(EXERCISE BRIEF):
Reproduce every line of the records below word for word.

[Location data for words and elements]
## Start

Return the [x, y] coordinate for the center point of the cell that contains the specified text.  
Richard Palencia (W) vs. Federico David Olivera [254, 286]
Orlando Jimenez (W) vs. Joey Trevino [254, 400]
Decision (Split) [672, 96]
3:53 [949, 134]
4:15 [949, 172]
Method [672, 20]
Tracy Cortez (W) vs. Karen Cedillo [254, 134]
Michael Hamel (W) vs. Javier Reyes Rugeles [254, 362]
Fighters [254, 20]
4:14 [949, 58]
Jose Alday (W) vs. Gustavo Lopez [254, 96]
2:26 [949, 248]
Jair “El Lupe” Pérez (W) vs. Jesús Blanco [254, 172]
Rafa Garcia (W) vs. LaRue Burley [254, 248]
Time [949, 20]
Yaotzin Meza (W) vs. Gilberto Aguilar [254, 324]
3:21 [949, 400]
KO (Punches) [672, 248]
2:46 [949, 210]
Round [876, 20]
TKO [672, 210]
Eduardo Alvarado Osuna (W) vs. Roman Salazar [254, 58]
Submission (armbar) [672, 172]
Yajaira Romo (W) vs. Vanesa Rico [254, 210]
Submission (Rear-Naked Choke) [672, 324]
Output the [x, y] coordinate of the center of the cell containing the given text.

## End

(WRITTEN RESPONSE):
Return the [x, y] coordinate for the center point of the cell that contains the specified text.  
Richard Palencia (W) vs. Federico David Olivera [254, 286]
Orlando Jimenez (W) vs. Joey Trevino [254, 400]
Decision (Split) [672, 96]
3:53 [949, 134]
4:15 [949, 172]
Method [672, 20]
Tracy Cortez (W) vs. Karen Cedillo [254, 134]
Michael Hamel (W) vs. Javier Reyes Rugeles [254, 362]
Fighters [254, 20]
4:14 [949, 58]
Jose Alday (W) vs. Gustavo Lopez [254, 96]
2:26 [949, 248]
Jair “El Lupe” Pérez (W) vs. Jesús Blanco [254, 172]
Rafa Garcia (W) vs. LaRue Burley [254, 248]
Time [949, 20]
Yaotzin Meza (W) vs. Gilberto Aguilar [254, 324]
3:21 [949, 400]
KO (Punches) [672, 248]
2:46 [949, 210]
Round [876, 20]
TKO [672, 210]
Eduardo Alvarado Osuna (W) vs. Roman Salazar [254, 58]
Submission (armbar) [672, 172]
Yajaira Romo (W) vs. Vanesa Rico [254, 210]
Submission (Rear-Naked Choke) [672, 324]
Output the [x, y] coordinate of the center of the cell containing the given text.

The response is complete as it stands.